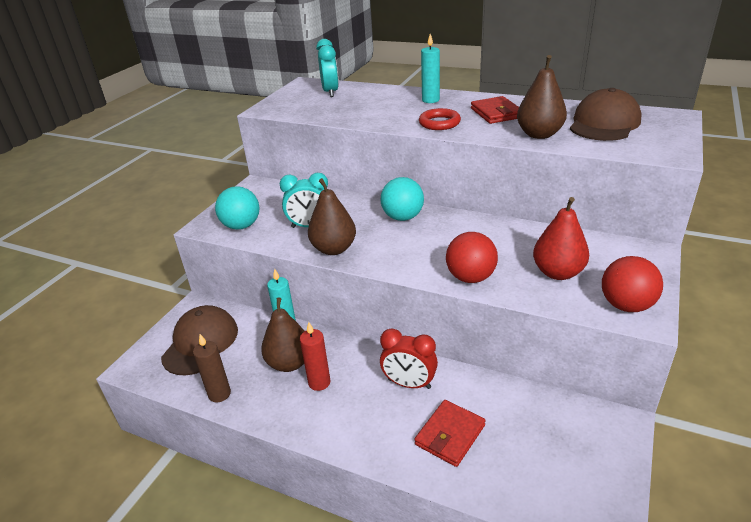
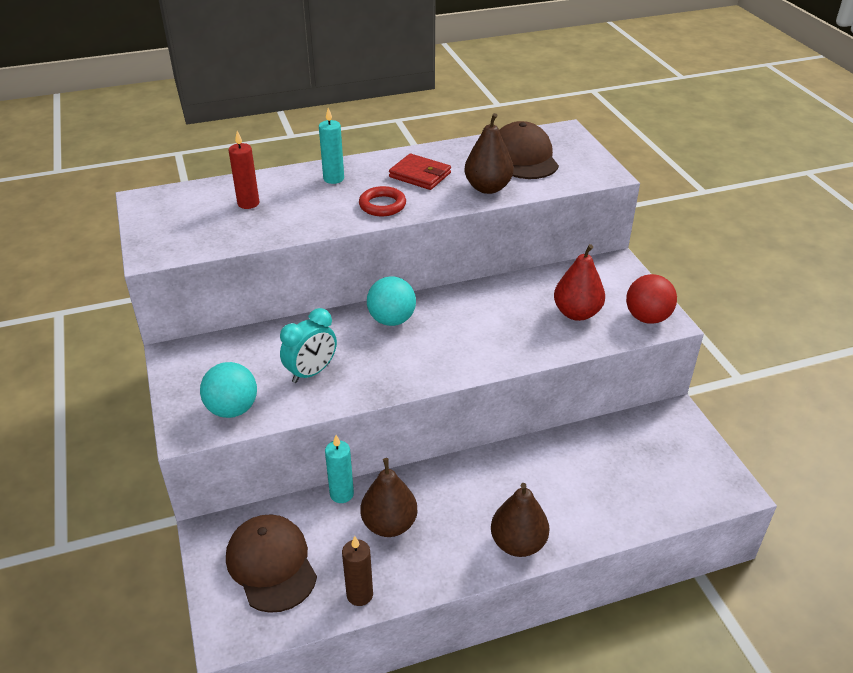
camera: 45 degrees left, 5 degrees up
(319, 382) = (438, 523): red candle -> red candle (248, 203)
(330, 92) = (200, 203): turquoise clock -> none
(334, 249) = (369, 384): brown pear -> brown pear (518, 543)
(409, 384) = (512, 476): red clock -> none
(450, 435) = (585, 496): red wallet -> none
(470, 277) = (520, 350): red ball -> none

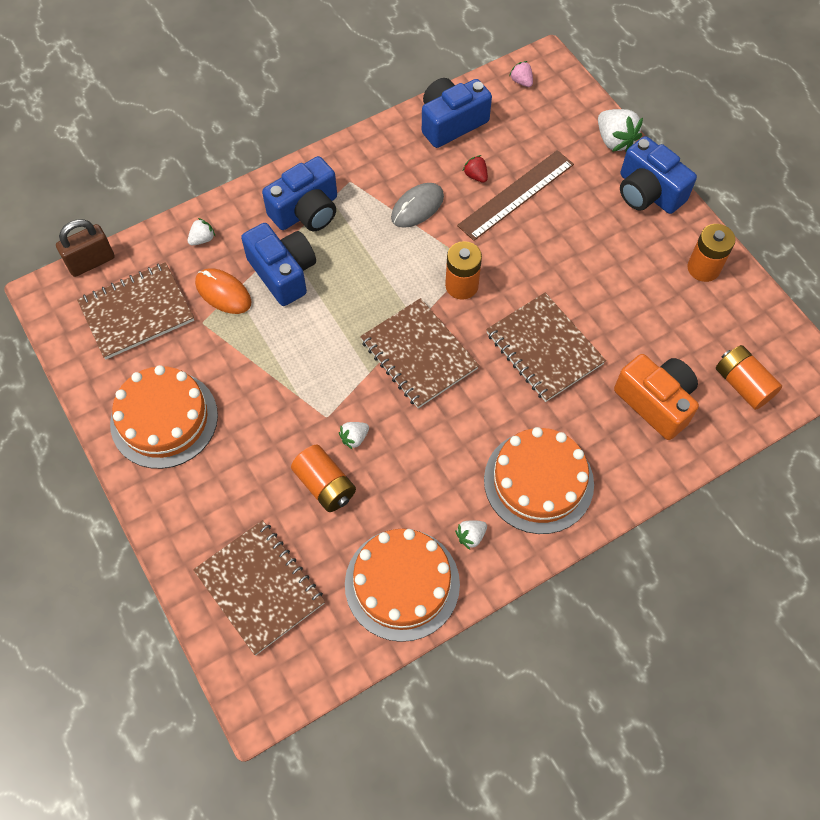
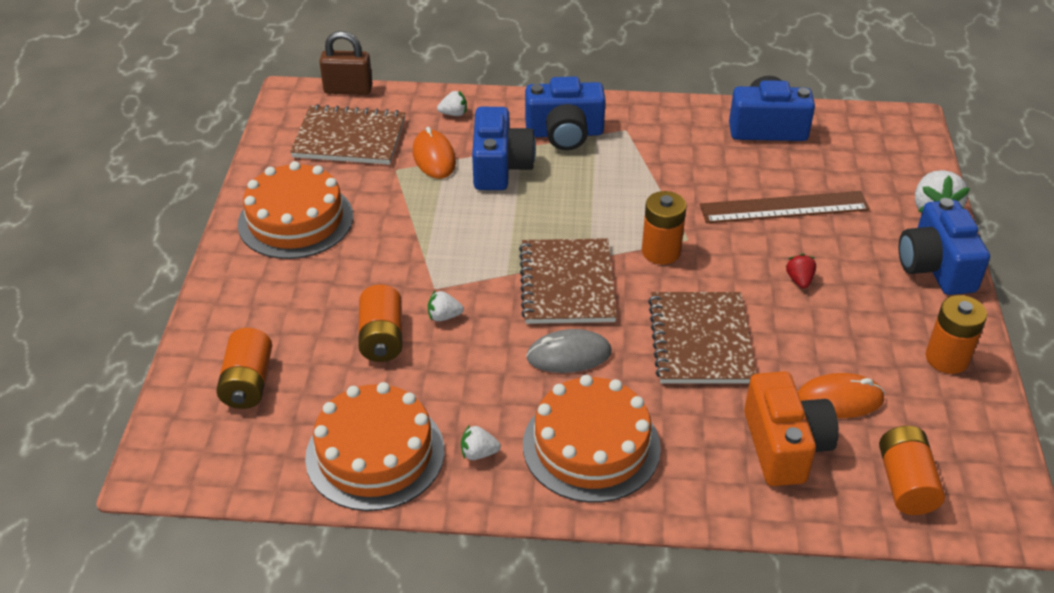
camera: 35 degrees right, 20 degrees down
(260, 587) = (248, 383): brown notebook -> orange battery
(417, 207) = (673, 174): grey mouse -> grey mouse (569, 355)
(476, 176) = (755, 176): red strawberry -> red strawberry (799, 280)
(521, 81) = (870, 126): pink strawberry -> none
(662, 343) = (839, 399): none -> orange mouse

· · · · · · ·

> [Required action]
Report each line of the data in which "clock" occurs.

> [Task output]
(330, 92) = (200, 203): turquoise clock -> none
(409, 384) = (512, 476): red clock -> none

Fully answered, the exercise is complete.